▸ TASK INSTRUCTIONS
Read the records and gather each line that includes "cone".

▸ STORED DATA
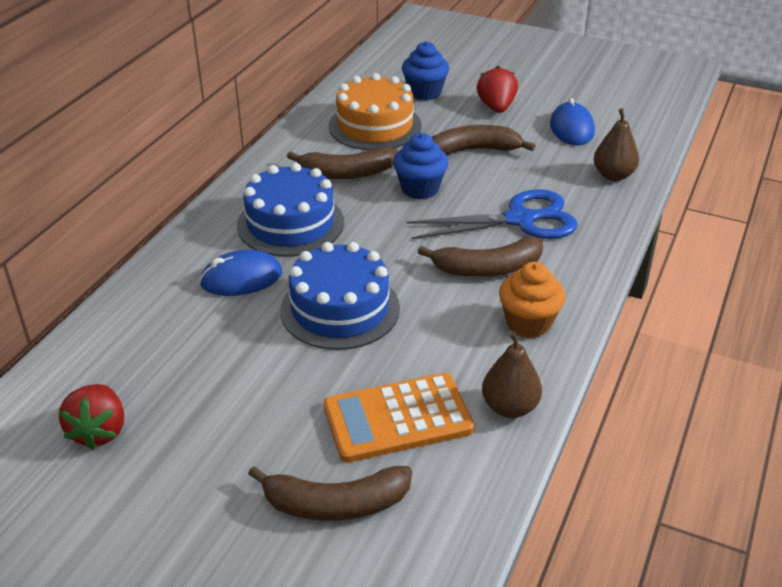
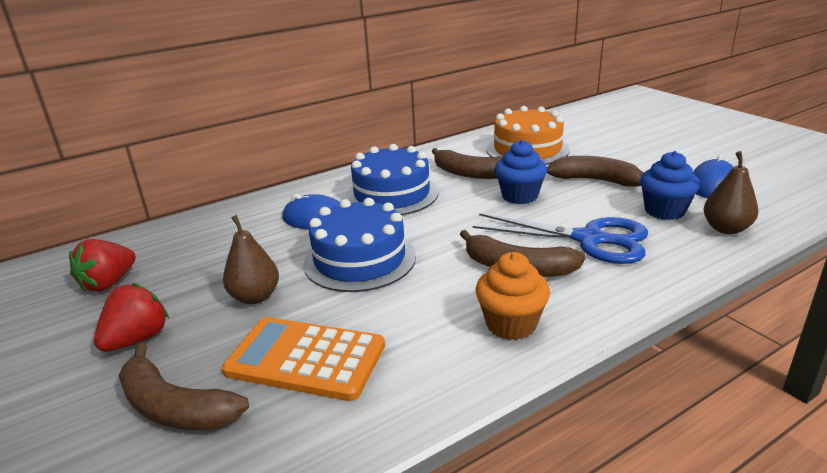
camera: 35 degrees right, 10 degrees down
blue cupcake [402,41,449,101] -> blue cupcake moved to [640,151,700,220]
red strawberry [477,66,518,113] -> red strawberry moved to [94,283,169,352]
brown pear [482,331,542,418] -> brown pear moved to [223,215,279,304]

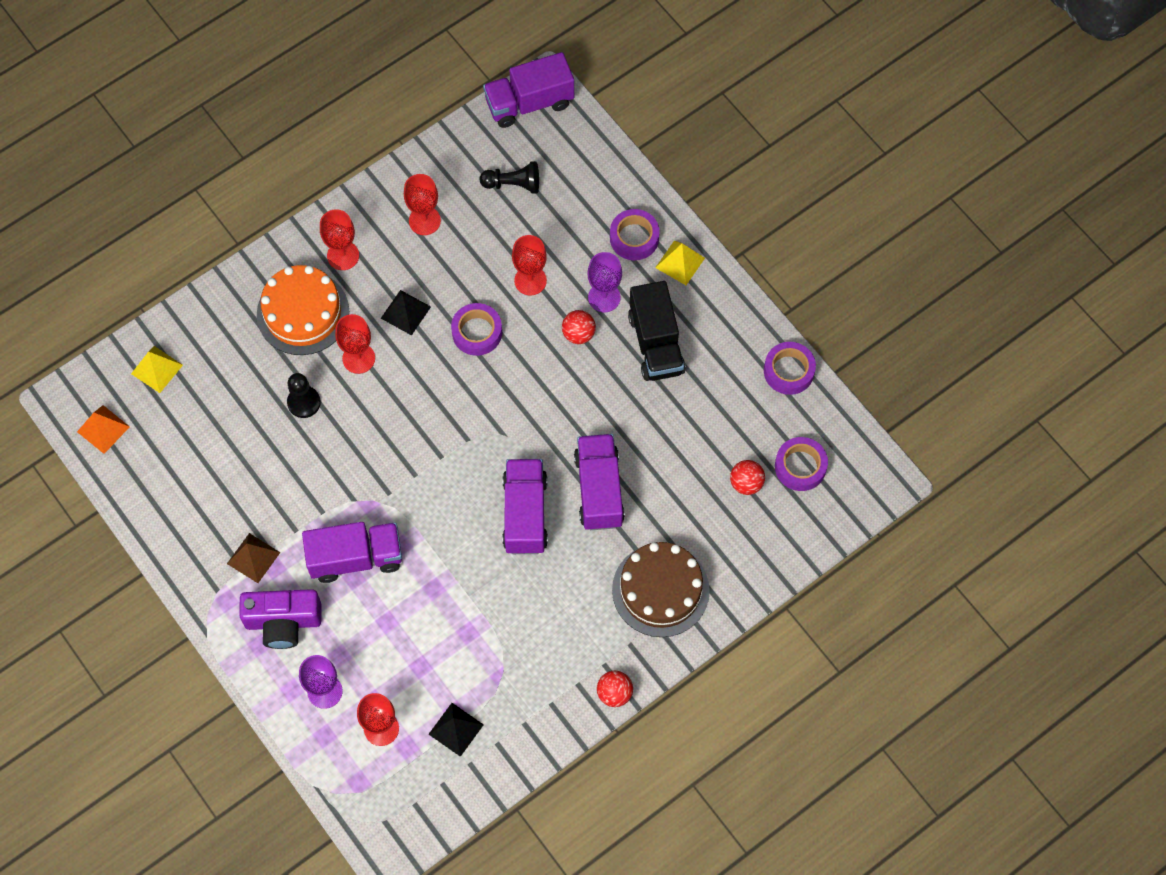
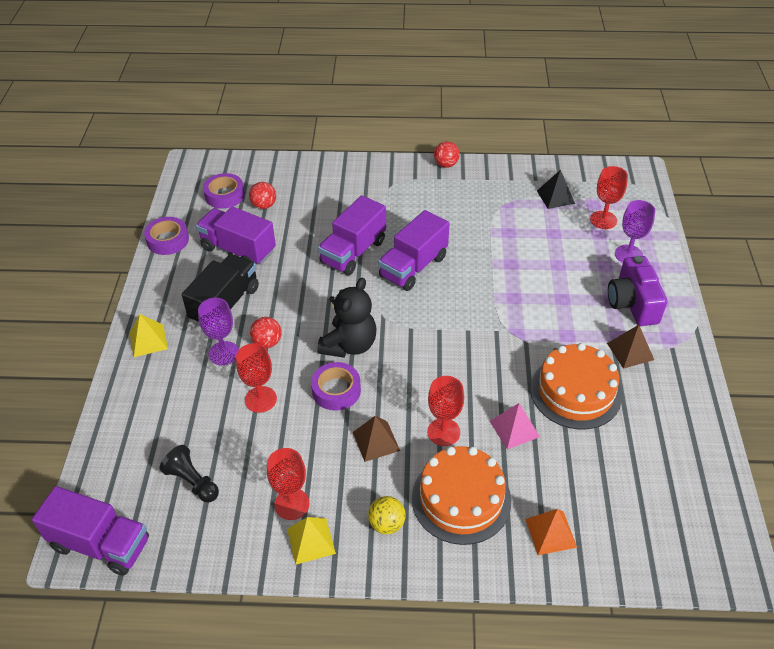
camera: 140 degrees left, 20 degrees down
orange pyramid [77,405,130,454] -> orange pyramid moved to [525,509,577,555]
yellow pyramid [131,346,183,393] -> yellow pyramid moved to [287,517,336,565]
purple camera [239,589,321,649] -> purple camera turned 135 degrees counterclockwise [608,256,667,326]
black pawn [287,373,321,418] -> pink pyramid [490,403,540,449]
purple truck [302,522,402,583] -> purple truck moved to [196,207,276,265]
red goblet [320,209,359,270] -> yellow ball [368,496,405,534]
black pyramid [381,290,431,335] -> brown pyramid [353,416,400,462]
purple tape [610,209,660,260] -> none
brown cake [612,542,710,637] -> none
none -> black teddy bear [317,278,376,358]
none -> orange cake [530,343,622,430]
---
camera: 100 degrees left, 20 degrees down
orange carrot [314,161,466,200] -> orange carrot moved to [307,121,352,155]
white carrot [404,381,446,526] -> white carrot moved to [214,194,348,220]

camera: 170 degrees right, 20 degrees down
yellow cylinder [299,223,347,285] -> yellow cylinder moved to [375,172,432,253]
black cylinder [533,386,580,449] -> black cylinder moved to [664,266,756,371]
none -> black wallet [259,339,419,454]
--
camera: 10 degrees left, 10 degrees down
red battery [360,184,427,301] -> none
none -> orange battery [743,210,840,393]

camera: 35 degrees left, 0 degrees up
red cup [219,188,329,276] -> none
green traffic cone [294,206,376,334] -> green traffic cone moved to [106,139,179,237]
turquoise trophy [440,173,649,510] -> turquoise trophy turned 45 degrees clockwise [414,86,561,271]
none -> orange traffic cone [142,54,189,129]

▸ RESPONSE AREA
green traffic cone [294,206,376,334] -> green traffic cone moved to [106,139,179,237]
none -> orange traffic cone [142,54,189,129]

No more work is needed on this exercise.